- Opening Delimiter -

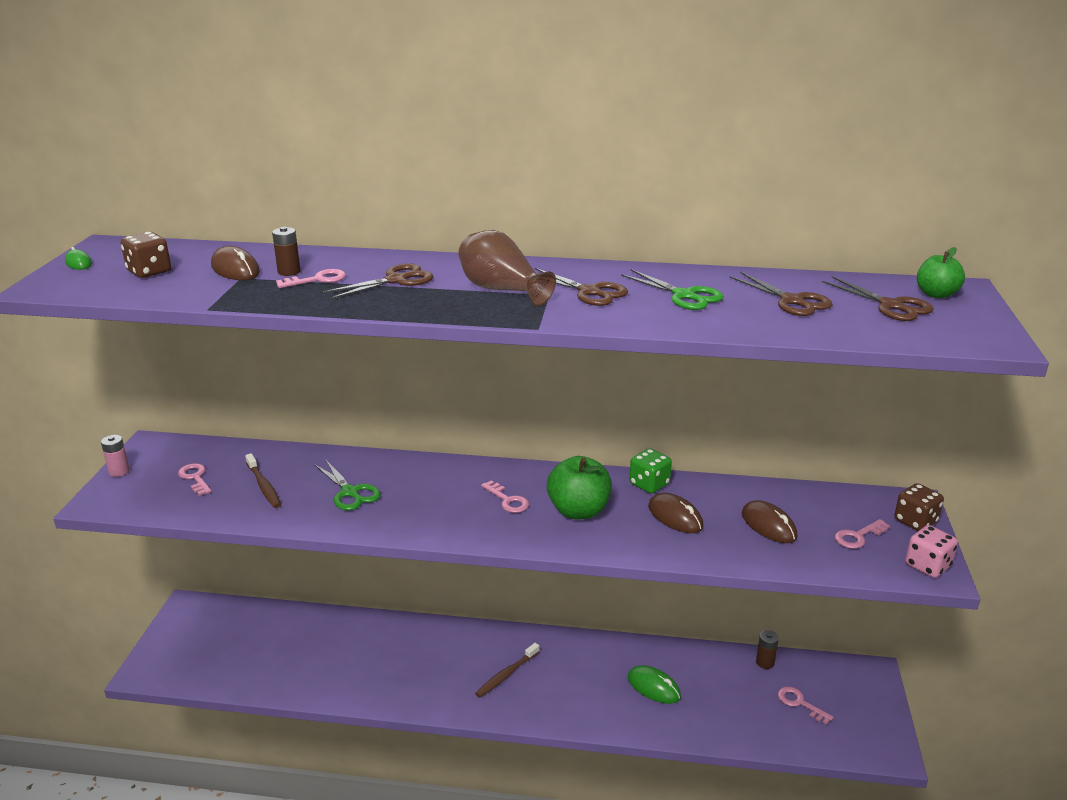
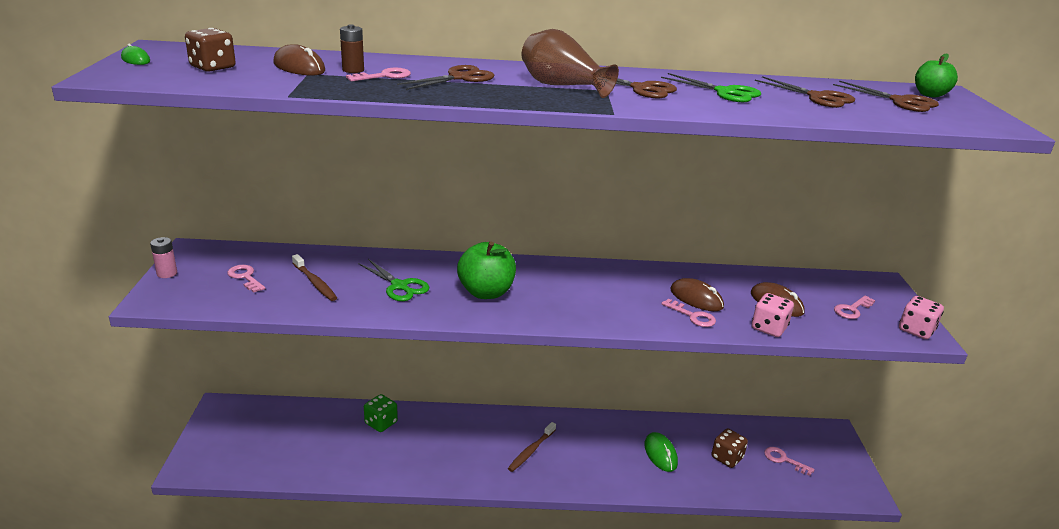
camera: 10 degrees left, 0 degrees up
(507, 500) = (546, 289): pink key -> pink key (692, 316)
(578, 511) = (611, 296): green apple -> green apple (486, 292)
(649, 484) = (664, 273): green dice -> green dice (381, 423)
(653, 687) = (660, 454): green mouse -> green mouse turned 45 degrees clockwise
(747, 556) = (769, 328): none -> pink dice
(765, 662) = (746, 428): brown battery -> none
(915, 521) = (892, 296): brown dice -> brown dice (727, 458)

- Closing Delimiter -

_What the task requires_:
Go through the material and copy each line that contains "degrees".

_Result for this exercise_:
camera: 10 degrees left, 0 degrees up
(653, 687) = (660, 454): green mouse -> green mouse turned 45 degrees clockwise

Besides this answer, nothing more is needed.